Records from a data collection
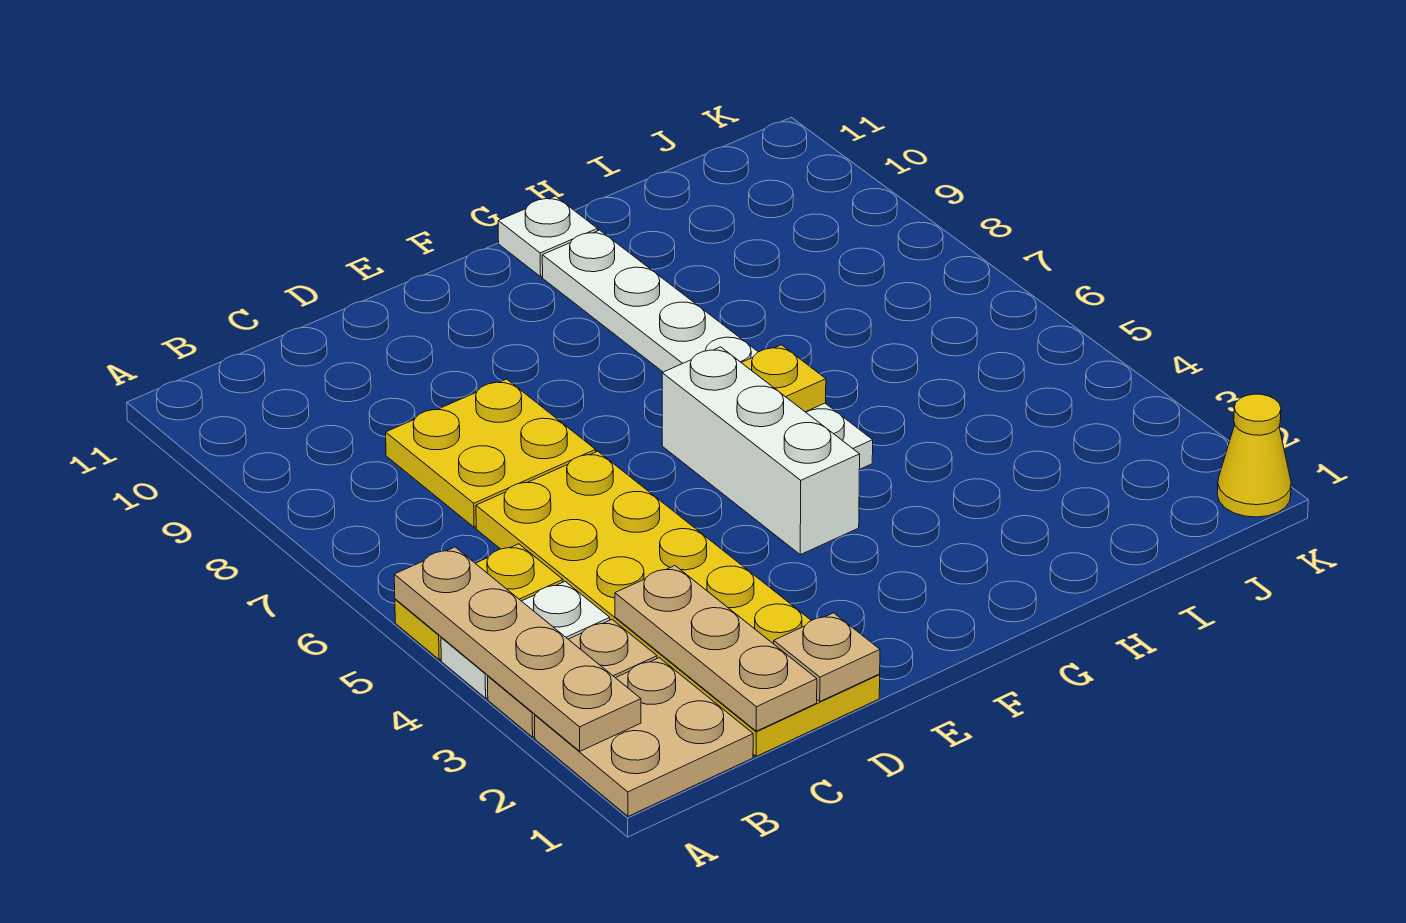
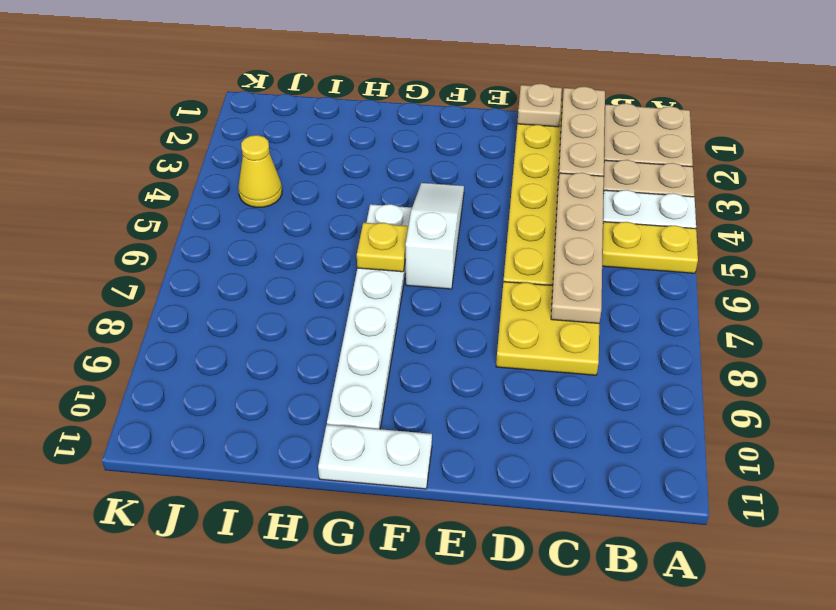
tan plate A2:A5 level 2 -> tan plate C4:C7 level 2
white brick F4:F6 level 1 -> white slope F4:F6 level 1 top 6
white plate G11 level 1 -> white plate F11:G11 level 1
yellow cone K1 level 1 -> yellow cone J4 level 1

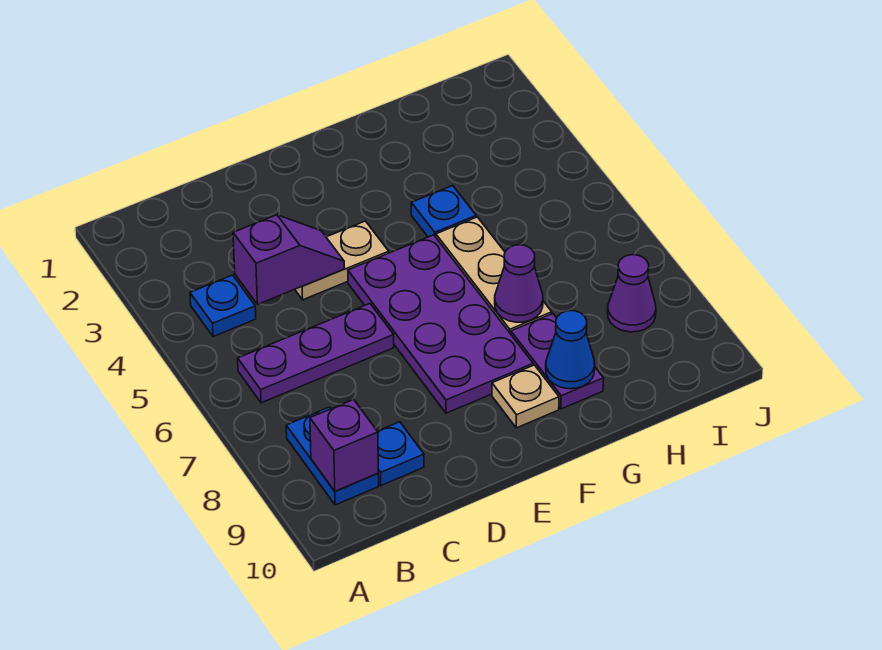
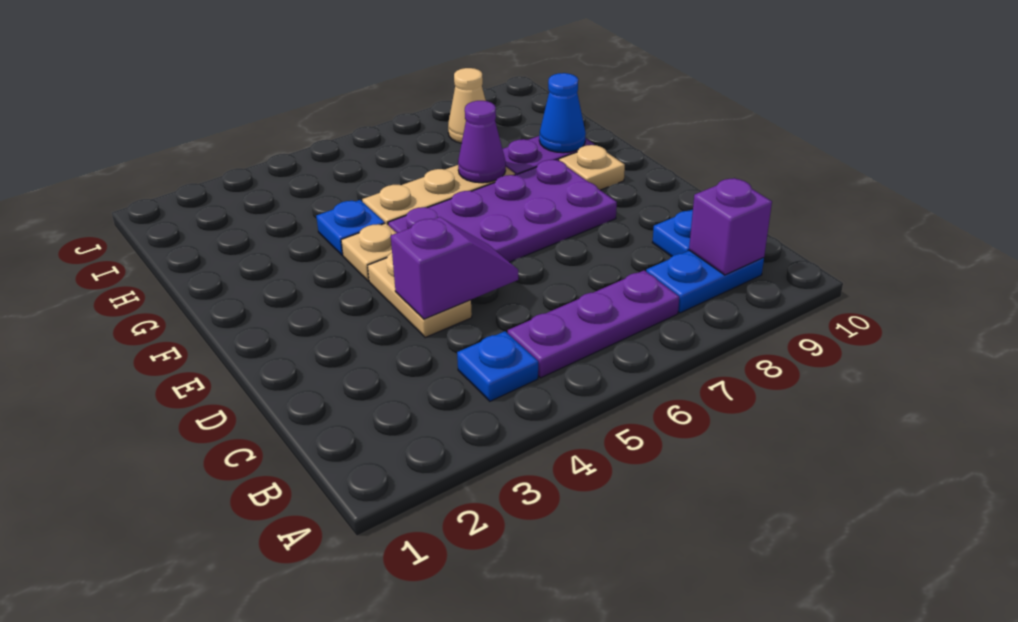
purple plate B6:D6 level 1 -> purple plate B5:B7 level 1
purple slope C4:D4 level 2 top C -> purple slope D4:D5 level 2 top 4
none -> tan plate F4 level 1
purple cone I8 level 1 -> tan cone I8 level 1

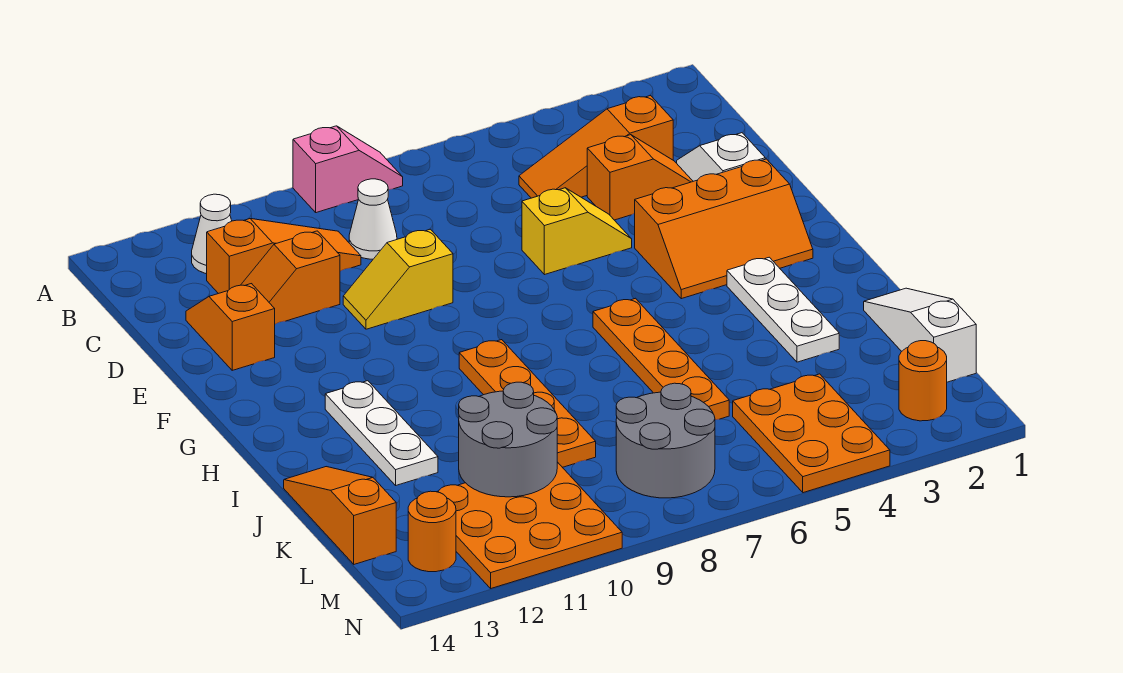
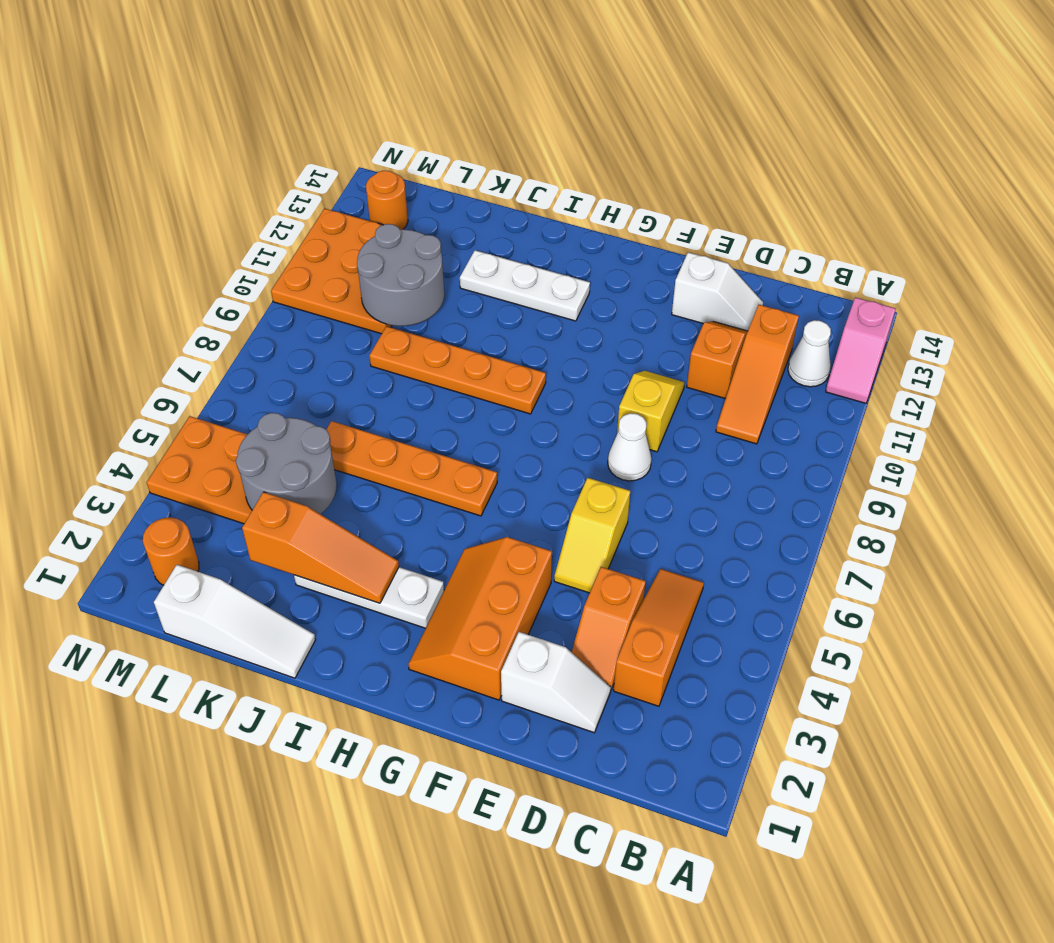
pink slope A8:A9 level 1 top 9 -> pink slope A12:A13 level 1 top 13
white cone C9 level 1 -> white cone E8 level 1
orange slope D13:E13 level 1 top E -> white slope D13:E13 level 1 top E
orange slope J14:L14 level 1 top L -> orange slope I3:K3 level 2 top K
grey round brick L7:M8 level 1 -> grey round brick K4:L5 level 2

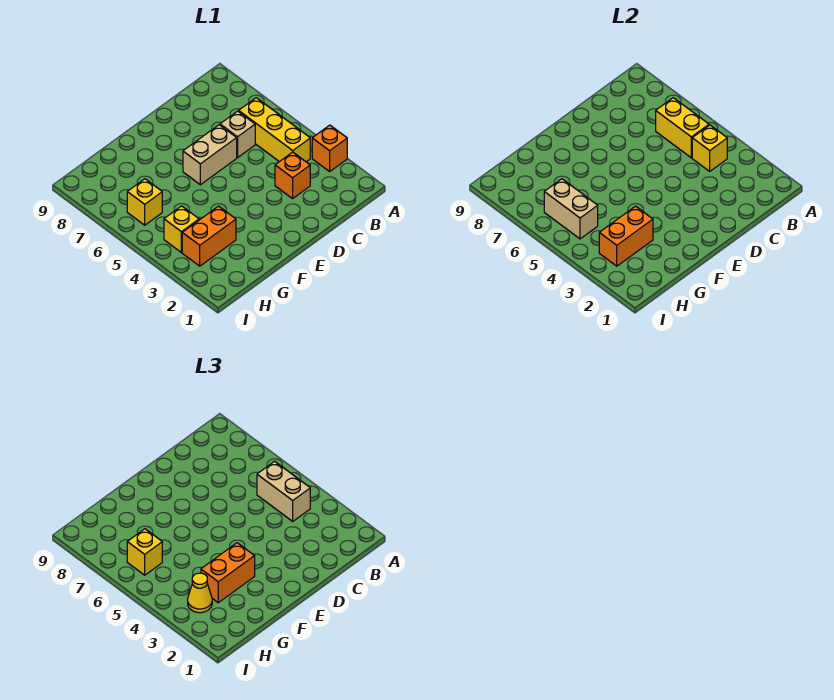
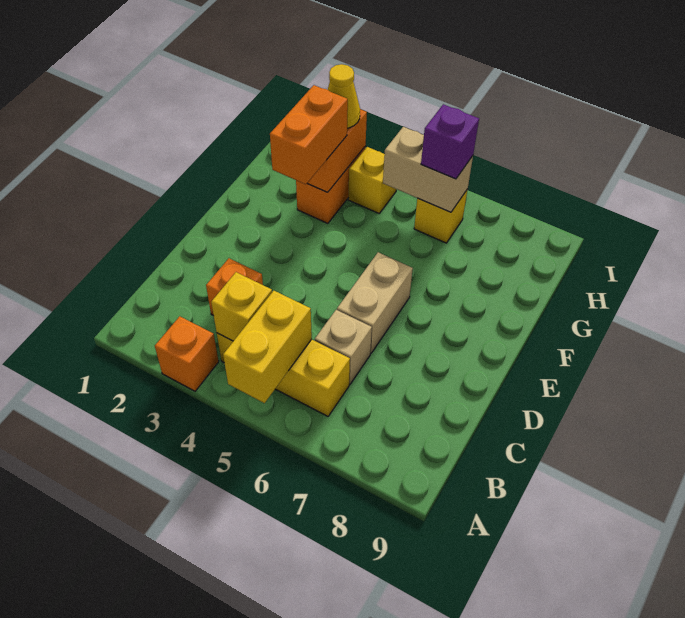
tan brick B4:B5 level 3 -> none
yellow brick B5:B6 level 2 -> yellow brick A5:B5 level 2
yellow brick H6 level 3 -> purple brick H6 level 3

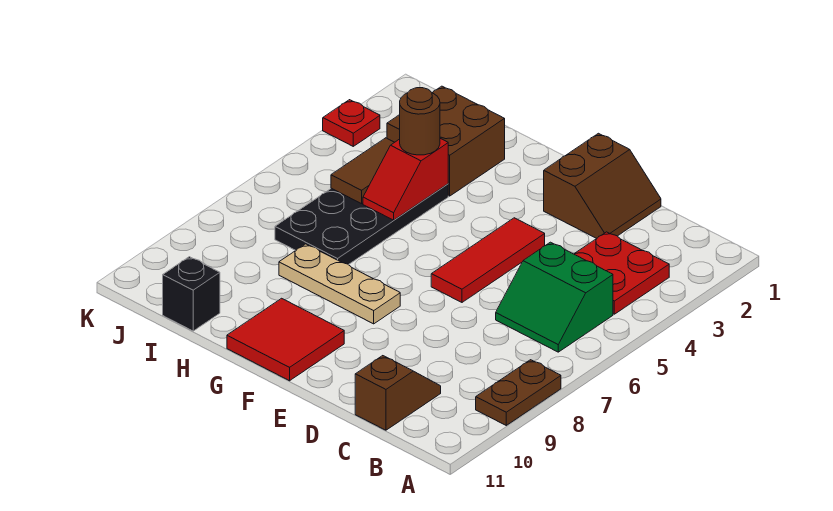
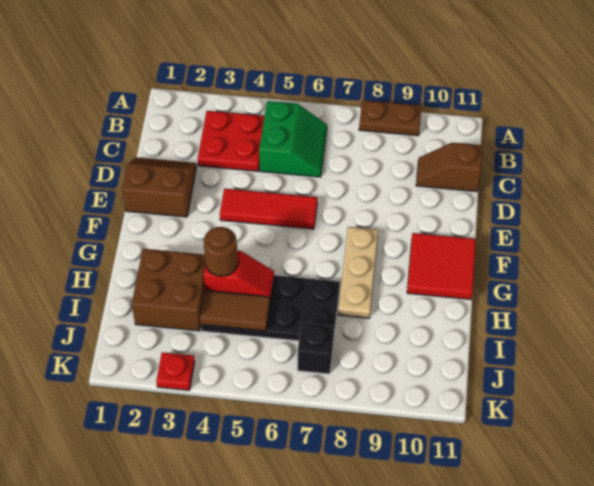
black brick I11 level 1 -> black brick J7 level 1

■ TASK PROMPT: Write out again exactly the lines from the start of the data above through the line containing "orange slope J14:L14", inclusive, excluding any pictures.

■ RESPONSE FOR THIS EXERCISE:
tan plate A2:A5 level 2 -> tan plate C4:C7 level 2
white brick F4:F6 level 1 -> white slope F4:F6 level 1 top 6
white plate G11 level 1 -> white plate F11:G11 level 1
yellow cone K1 level 1 -> yellow cone J4 level 1

purple plate B6:D6 level 1 -> purple plate B5:B7 level 1
purple slope C4:D4 level 2 top C -> purple slope D4:D5 level 2 top 4
none -> tan plate F4 level 1
purple cone I8 level 1 -> tan cone I8 level 1

pink slope A8:A9 level 1 top 9 -> pink slope A12:A13 level 1 top 13
white cone C9 level 1 -> white cone E8 level 1
orange slope D13:E13 level 1 top E -> white slope D13:E13 level 1 top E
orange slope J14:L14 level 1 top L -> orange slope I3:K3 level 2 top K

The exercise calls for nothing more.